Collect each line of the rows below in which the string "digit" appears.
----------------
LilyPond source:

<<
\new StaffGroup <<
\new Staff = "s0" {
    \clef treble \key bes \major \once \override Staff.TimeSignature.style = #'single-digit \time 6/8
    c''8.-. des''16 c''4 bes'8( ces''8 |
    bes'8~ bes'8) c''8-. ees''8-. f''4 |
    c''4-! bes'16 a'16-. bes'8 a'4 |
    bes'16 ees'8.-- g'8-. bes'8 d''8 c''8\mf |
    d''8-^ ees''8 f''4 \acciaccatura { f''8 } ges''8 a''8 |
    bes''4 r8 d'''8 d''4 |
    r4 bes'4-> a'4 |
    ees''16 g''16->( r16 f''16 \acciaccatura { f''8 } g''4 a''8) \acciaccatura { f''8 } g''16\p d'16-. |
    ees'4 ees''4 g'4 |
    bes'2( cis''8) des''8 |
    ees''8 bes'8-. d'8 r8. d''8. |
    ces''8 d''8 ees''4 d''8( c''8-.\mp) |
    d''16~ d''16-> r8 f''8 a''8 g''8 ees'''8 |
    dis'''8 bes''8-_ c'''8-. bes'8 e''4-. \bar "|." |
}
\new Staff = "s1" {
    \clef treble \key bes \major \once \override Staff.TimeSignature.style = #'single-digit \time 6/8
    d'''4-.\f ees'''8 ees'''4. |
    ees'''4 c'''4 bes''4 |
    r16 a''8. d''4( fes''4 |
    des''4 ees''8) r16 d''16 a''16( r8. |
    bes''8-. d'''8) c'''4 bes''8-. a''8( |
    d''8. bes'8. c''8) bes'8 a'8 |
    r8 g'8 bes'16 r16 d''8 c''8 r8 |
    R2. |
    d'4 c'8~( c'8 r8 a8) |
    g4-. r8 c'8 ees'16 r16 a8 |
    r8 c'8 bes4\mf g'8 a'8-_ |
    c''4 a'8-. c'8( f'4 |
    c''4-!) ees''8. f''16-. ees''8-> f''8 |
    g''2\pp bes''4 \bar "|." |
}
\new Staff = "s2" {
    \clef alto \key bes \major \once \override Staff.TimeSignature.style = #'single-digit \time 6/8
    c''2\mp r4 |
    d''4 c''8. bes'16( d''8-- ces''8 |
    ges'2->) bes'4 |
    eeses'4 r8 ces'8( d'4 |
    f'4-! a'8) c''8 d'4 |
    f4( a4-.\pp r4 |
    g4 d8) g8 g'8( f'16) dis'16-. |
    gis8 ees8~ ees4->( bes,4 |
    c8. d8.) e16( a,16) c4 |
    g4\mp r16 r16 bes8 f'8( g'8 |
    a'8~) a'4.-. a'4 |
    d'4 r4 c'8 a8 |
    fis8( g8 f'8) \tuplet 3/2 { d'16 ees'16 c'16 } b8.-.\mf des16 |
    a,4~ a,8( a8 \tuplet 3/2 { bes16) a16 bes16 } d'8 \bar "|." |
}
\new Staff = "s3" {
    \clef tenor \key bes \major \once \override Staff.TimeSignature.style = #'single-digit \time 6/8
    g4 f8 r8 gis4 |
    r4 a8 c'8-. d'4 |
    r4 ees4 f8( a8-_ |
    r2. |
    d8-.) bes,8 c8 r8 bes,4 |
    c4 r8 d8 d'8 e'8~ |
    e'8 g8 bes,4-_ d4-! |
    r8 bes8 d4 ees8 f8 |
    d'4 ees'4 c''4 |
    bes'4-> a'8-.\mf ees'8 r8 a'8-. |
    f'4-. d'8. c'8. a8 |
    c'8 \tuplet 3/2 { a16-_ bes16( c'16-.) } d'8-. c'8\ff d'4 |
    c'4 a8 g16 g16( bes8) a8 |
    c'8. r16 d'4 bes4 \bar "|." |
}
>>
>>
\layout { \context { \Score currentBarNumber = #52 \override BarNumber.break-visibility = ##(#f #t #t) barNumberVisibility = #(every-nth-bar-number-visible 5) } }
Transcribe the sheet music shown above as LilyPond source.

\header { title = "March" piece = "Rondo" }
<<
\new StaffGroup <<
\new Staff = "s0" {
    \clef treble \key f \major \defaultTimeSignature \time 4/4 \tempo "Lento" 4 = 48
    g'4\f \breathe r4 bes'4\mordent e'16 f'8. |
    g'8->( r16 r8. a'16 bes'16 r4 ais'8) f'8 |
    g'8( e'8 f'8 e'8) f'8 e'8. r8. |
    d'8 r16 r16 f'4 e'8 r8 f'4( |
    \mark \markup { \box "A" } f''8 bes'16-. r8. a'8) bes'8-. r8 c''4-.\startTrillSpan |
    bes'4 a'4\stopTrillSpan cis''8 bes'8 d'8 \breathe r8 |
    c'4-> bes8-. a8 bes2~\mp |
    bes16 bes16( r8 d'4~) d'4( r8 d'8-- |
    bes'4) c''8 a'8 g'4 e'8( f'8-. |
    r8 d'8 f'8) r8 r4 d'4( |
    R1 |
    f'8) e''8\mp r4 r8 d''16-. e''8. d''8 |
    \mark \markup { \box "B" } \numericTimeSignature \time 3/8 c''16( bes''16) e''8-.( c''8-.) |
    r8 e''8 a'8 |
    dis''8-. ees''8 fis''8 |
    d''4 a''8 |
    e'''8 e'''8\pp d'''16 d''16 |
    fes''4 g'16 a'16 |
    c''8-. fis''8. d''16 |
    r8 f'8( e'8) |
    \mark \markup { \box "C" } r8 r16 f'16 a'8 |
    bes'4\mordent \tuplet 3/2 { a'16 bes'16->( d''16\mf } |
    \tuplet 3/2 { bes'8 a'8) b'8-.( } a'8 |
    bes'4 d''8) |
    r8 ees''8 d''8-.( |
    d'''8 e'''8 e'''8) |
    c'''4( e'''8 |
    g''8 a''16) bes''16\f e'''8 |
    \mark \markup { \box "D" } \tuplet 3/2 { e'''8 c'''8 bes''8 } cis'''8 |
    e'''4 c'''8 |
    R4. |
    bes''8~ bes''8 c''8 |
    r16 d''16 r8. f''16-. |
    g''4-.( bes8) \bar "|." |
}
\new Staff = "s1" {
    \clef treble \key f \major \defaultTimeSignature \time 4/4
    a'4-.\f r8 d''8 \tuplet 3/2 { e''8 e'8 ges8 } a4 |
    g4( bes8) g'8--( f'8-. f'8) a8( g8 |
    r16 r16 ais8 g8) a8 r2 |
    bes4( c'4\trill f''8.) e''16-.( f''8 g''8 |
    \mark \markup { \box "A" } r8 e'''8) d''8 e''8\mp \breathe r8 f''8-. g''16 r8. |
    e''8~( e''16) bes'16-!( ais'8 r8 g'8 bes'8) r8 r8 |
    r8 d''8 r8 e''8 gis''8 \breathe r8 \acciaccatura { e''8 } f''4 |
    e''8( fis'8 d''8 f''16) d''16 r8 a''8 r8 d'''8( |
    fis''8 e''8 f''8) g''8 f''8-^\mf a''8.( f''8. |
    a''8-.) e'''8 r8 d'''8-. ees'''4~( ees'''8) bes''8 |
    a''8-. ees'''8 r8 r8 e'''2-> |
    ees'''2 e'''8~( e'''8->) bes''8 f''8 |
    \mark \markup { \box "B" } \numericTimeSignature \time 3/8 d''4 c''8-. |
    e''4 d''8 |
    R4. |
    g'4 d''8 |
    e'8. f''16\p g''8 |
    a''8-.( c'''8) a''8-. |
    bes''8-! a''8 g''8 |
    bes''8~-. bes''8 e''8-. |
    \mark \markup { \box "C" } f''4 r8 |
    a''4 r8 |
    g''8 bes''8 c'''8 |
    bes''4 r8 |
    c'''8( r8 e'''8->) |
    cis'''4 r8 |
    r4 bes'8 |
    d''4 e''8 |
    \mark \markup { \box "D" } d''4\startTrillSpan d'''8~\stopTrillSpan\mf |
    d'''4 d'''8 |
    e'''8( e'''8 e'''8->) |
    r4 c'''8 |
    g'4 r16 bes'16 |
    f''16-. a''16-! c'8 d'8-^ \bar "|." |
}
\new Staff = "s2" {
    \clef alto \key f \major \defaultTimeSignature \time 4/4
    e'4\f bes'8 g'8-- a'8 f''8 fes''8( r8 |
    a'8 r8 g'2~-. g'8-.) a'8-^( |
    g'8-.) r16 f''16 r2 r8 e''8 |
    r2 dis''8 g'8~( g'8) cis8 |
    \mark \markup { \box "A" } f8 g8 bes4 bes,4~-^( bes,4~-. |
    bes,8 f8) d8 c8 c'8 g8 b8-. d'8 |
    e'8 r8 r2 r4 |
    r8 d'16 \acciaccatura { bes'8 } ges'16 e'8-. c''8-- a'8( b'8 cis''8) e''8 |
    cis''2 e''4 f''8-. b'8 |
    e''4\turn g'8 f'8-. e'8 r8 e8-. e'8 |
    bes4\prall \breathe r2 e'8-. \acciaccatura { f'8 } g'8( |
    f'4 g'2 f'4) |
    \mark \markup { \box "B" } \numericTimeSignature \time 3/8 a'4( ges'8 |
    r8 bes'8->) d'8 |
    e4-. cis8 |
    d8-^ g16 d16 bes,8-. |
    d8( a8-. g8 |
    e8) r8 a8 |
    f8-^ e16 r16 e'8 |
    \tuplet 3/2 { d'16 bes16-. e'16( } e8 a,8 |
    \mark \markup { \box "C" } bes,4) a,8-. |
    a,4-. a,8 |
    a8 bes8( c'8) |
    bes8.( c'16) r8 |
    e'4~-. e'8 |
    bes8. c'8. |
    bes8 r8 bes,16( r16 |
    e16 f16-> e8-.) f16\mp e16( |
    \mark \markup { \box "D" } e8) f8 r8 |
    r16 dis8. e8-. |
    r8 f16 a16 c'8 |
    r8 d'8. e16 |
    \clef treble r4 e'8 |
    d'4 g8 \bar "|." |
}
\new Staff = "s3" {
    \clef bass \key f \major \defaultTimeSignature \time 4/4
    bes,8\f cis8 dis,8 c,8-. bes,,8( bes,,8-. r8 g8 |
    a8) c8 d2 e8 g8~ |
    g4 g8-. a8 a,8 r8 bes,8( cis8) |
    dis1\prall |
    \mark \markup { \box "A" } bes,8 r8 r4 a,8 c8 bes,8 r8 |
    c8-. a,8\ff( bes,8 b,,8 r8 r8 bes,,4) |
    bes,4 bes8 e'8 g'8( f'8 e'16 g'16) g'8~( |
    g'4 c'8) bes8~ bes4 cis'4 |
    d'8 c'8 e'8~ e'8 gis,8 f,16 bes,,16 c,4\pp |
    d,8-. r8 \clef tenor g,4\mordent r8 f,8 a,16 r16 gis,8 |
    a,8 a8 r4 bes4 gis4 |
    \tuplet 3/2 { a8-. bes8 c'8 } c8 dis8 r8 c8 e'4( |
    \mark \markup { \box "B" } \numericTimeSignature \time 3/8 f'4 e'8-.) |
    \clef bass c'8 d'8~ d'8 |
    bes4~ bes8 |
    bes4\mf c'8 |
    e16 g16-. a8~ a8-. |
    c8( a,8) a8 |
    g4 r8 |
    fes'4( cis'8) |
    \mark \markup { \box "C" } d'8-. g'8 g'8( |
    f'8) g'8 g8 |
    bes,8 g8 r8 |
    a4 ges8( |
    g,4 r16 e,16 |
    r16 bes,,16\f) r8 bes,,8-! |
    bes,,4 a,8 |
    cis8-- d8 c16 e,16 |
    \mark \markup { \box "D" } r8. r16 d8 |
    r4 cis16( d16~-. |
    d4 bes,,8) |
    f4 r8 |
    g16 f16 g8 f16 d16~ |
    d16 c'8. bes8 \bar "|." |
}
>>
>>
----------------
■ **Answer to the task**
    \clef treble \key bes \major \once \override Staff.TimeSignature.style = #'single-digit \time 6/8
    \clef treble \key bes \major \once \override Staff.TimeSignature.style = #'single-digit \time 6/8
    \clef alto \key bes \major \once \override Staff.TimeSignature.style = #'single-digit \time 6/8
    \clef tenor \key bes \major \once \override Staff.TimeSignature.style = #'single-digit \time 6/8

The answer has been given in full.